PROBLEM REQUIREMENTS: Copy exactly the lines of the data below that run from the line holding "pink cylinder: 1 -> 2" through the line holding "green gift: 3 -> 1", both ends included.

EXERCISE DATA:
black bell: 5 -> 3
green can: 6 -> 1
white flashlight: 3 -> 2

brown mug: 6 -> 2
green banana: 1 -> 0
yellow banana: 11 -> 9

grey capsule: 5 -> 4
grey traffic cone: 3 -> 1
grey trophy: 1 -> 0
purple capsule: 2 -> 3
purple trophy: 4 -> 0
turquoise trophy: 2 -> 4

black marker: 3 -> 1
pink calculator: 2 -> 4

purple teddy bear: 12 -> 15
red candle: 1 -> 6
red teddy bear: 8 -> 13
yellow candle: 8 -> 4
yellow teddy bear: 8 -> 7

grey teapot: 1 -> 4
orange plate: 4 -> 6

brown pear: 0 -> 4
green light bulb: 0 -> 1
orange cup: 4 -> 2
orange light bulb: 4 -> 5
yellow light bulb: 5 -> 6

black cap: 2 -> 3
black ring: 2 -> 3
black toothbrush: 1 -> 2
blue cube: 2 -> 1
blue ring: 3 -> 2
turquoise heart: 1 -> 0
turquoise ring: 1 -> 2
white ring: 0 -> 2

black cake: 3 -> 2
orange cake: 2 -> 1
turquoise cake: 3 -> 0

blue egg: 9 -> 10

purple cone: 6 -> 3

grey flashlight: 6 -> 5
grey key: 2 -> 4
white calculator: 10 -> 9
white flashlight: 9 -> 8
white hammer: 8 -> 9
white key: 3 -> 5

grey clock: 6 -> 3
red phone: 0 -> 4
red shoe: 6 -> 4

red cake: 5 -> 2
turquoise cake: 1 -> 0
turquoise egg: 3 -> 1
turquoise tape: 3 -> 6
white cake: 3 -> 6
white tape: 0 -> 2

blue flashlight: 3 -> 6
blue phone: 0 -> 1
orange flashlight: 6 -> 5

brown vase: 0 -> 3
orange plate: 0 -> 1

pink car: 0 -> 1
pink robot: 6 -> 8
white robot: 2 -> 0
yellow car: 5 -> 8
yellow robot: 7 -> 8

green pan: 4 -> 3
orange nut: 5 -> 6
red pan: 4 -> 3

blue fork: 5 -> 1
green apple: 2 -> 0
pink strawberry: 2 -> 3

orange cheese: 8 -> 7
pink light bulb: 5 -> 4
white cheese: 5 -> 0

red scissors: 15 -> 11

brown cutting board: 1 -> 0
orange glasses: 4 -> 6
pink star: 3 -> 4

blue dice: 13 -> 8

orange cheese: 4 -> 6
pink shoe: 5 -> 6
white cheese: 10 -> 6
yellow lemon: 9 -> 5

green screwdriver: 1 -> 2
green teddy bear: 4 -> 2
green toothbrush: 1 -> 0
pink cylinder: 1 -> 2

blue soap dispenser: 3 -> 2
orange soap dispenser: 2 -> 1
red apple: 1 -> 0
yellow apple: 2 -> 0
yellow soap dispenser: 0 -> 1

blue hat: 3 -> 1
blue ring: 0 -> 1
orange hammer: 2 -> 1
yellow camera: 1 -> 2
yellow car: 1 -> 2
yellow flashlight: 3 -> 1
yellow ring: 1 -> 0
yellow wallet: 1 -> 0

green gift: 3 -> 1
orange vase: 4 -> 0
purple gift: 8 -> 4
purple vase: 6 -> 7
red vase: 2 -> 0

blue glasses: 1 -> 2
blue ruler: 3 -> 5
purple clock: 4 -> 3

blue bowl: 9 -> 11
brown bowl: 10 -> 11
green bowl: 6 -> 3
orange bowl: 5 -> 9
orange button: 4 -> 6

ANSWER TO THIS PROBLEM:
pink cylinder: 1 -> 2

blue soap dispenser: 3 -> 2
orange soap dispenser: 2 -> 1
red apple: 1 -> 0
yellow apple: 2 -> 0
yellow soap dispenser: 0 -> 1

blue hat: 3 -> 1
blue ring: 0 -> 1
orange hammer: 2 -> 1
yellow camera: 1 -> 2
yellow car: 1 -> 2
yellow flashlight: 3 -> 1
yellow ring: 1 -> 0
yellow wallet: 1 -> 0

green gift: 3 -> 1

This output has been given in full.